- [SHORT EXERCISE]: Turn everything in the material below, from the line containing "Question: Which object" down to the line containing "You are an interior designer arranging a", into a Markdown table with the columns Row and Line, giving each line its own numbered row. Skip blank lines and leave the pictures out.
— start LISTED ENTRIES —
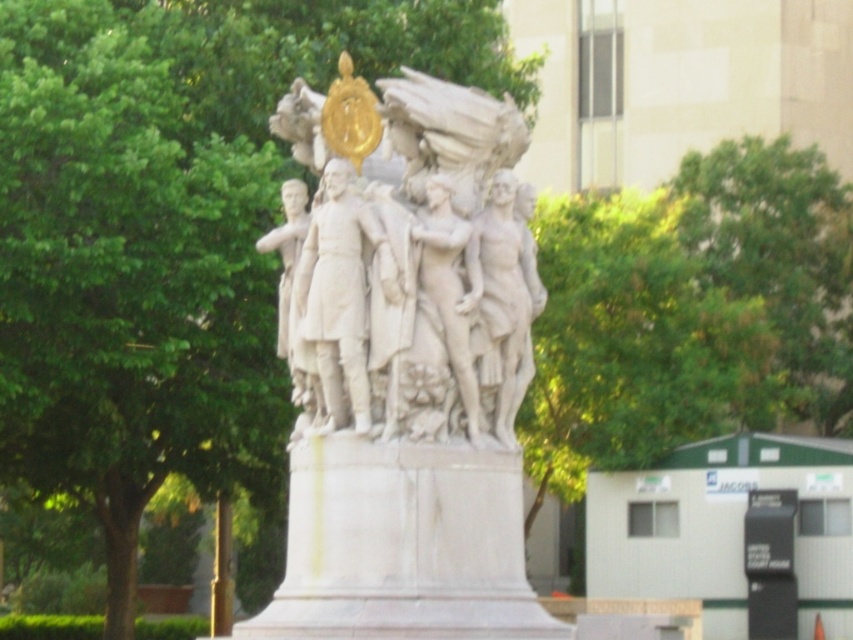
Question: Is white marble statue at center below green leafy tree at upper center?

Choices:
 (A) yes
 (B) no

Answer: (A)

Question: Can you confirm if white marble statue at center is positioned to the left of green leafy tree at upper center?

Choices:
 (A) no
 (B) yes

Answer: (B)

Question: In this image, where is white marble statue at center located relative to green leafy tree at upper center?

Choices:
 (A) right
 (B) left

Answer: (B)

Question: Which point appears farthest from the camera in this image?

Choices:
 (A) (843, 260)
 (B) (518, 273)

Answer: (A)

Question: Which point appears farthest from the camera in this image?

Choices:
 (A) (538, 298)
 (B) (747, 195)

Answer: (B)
— end LISTED ENTRIES —
— start LISTED ENTRIES —
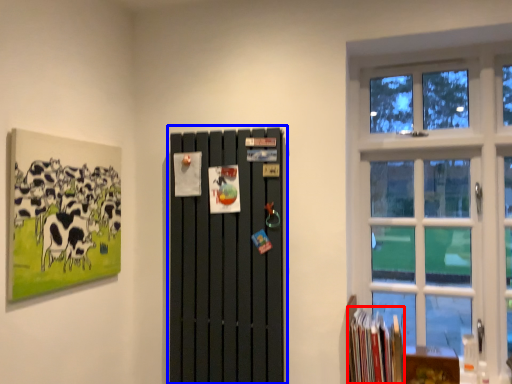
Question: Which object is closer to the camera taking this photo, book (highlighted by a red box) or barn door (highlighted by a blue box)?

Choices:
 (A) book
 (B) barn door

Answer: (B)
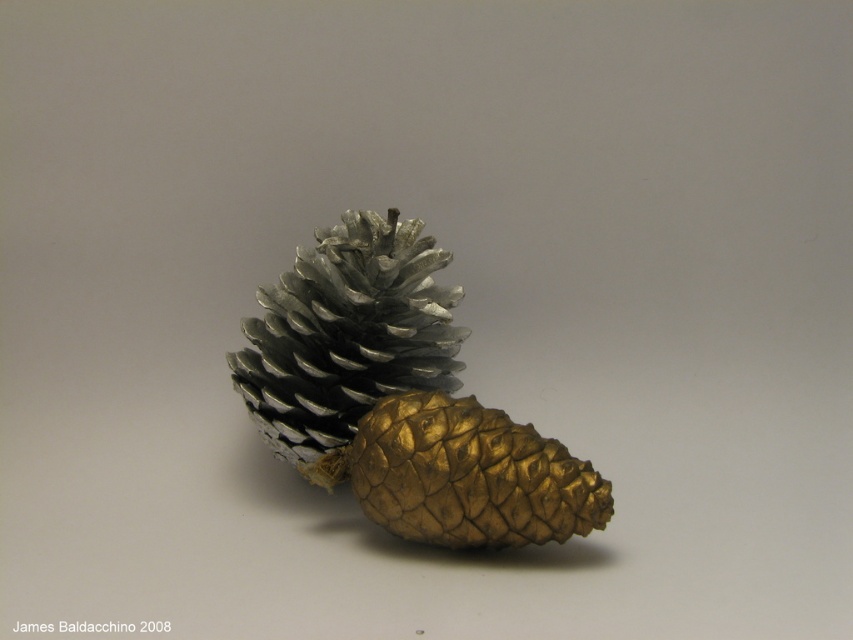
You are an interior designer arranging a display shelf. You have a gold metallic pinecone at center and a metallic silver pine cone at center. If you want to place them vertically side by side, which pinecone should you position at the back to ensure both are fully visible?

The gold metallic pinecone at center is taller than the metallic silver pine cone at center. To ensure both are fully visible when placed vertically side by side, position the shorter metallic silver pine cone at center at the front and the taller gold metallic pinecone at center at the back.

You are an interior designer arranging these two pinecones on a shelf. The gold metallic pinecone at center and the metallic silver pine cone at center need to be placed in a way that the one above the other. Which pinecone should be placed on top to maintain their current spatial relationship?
— end LISTED ENTRIES —
- [EXERCISE OUTPUT]:
| Row | Line |
|---|---|
| 1 | Question: Which object is closer to the camera taking this photo, book (highlighted by a red box) or barn door (highlighted by a blue box)? |
| 2 | Choices: |
| 3 |  (A) book |
| 4 |  (B) barn door |
| 5 | Answer: (B) |
| 6 | You are an interior designer arranging a display shelf. You have a gold metallic pinecone at center and a metallic silver pine cone at center. If you want to place them vertically side by side, which pinecone should you position at the back to ensure both are fully visible? |